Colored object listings

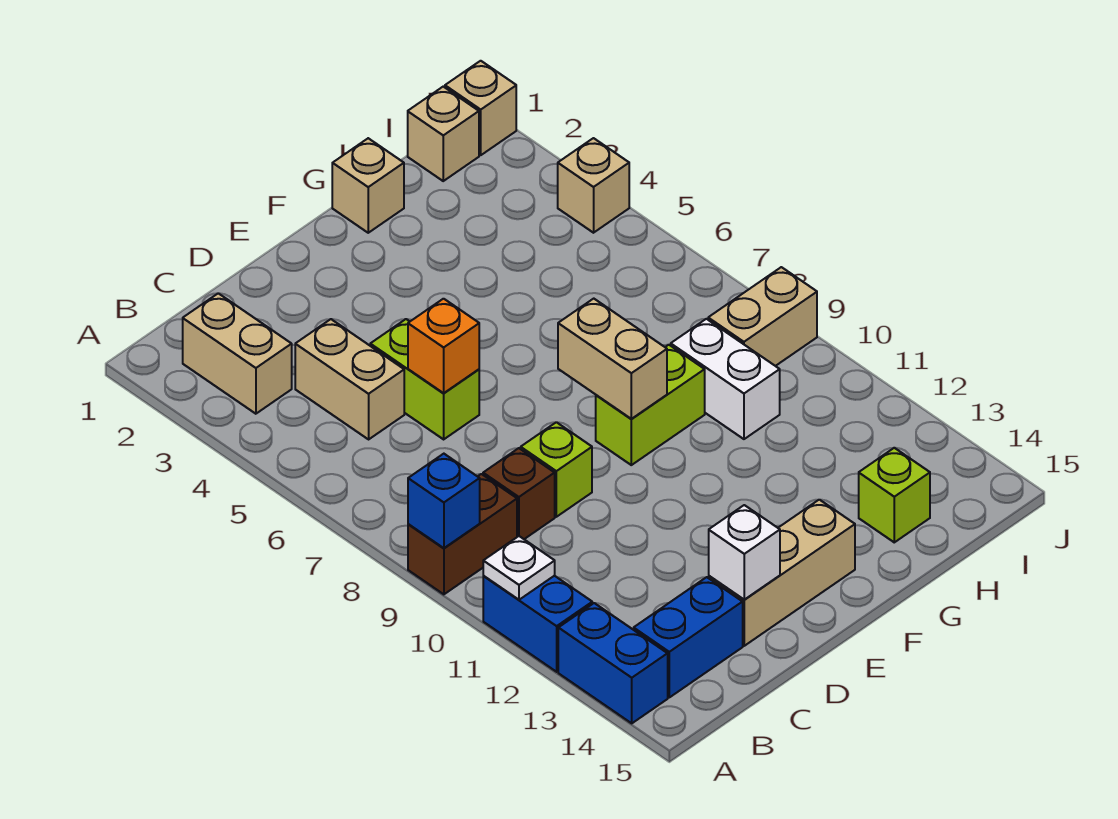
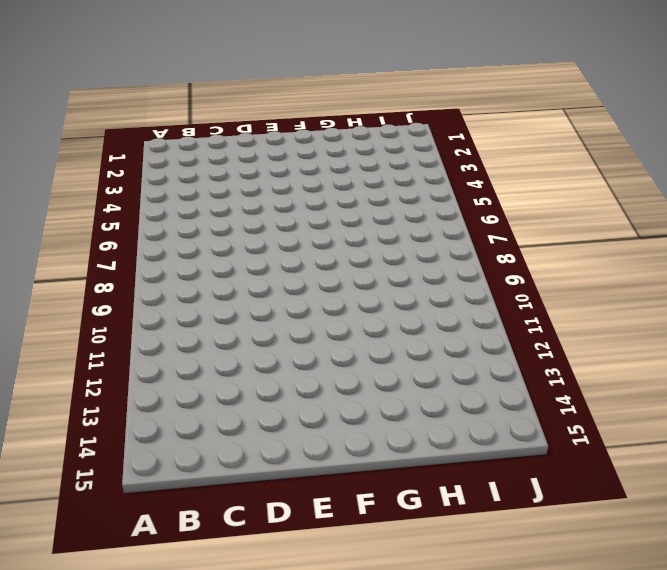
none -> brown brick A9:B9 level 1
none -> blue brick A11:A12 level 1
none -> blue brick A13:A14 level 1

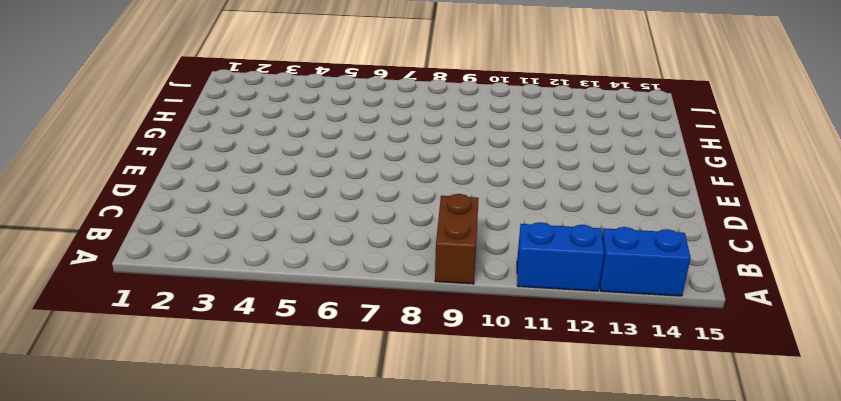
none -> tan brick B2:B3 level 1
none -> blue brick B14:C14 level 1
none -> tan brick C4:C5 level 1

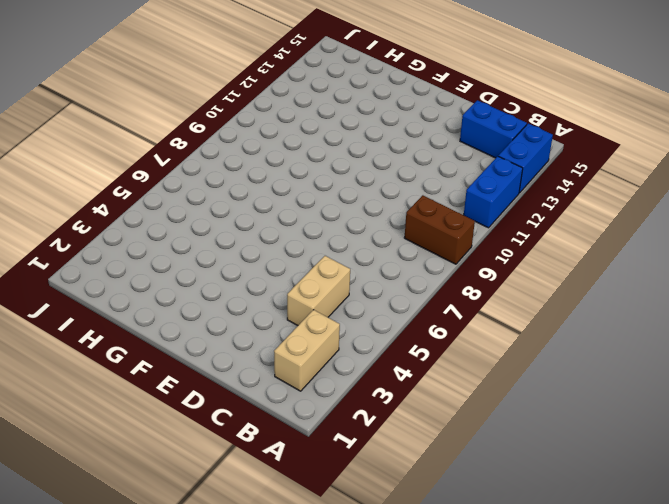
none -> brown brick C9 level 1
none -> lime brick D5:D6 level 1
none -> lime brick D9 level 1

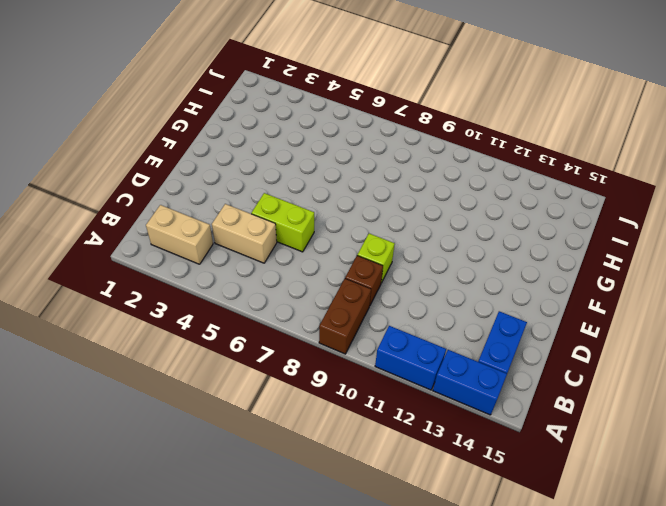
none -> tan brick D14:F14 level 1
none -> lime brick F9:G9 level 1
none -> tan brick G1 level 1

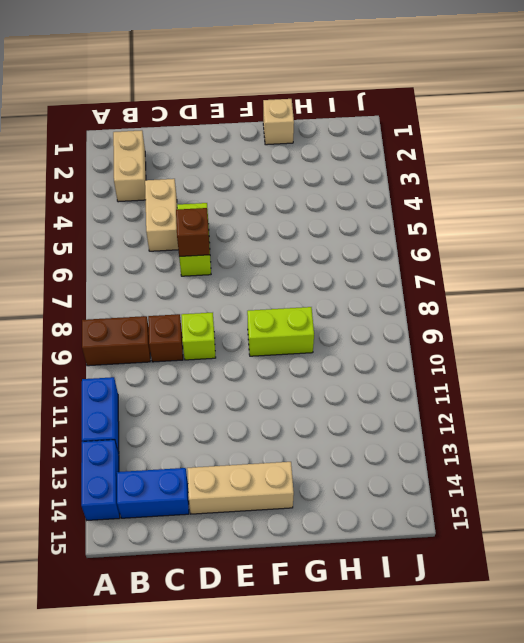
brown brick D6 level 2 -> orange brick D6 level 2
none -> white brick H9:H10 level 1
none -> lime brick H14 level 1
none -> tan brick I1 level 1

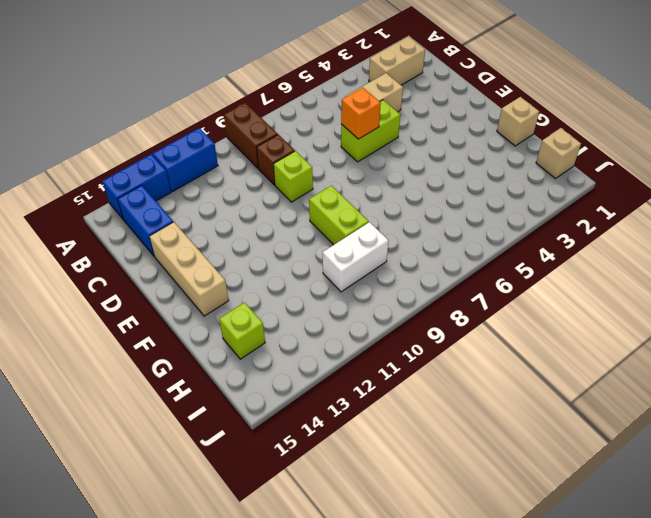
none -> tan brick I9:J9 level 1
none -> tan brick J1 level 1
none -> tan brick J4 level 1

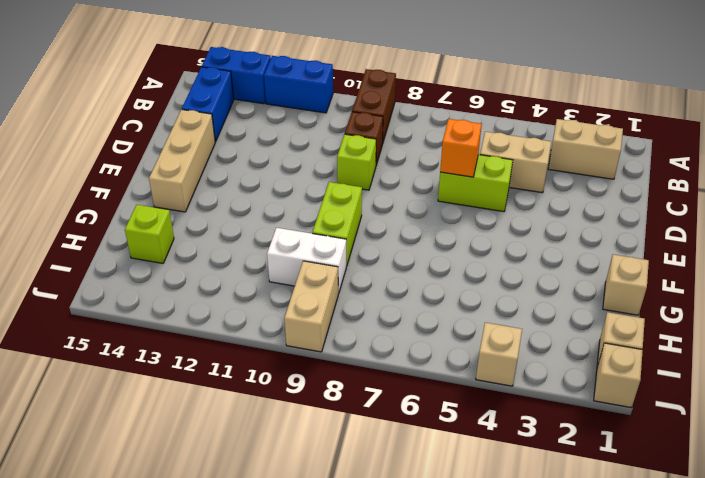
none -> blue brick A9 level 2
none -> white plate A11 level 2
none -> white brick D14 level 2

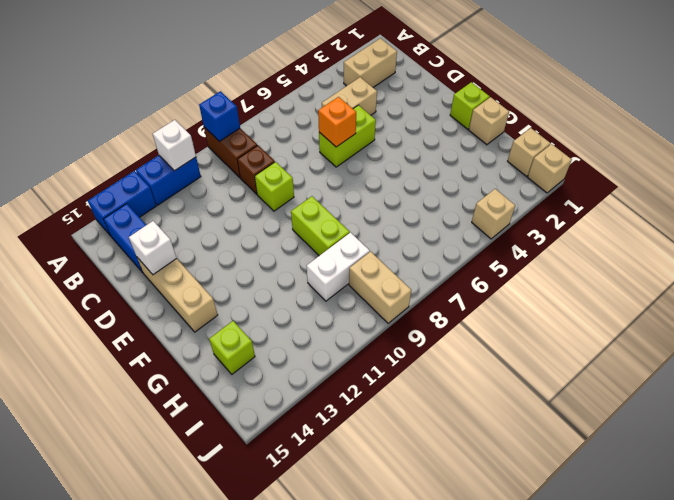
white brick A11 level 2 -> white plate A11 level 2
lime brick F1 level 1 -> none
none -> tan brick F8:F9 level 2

TASK TO CARRY OUT
Every line from the one holding "brown brick D6" through the last line of the entries above, and nothing else, is to be restated word for word. Pictures stay out.

RESULT OF THE EXERCISE
brown brick D6 level 2 -> orange brick D6 level 2
none -> white brick H9:H10 level 1
none -> lime brick H14 level 1
none -> tan brick I1 level 1

none -> tan brick I9:J9 level 1
none -> tan brick J1 level 1
none -> tan brick J4 level 1

none -> blue brick A9 level 2
none -> white plate A11 level 2
none -> white brick D14 level 2

white brick A11 level 2 -> white plate A11 level 2
lime brick F1 level 1 -> none
none -> tan brick F8:F9 level 2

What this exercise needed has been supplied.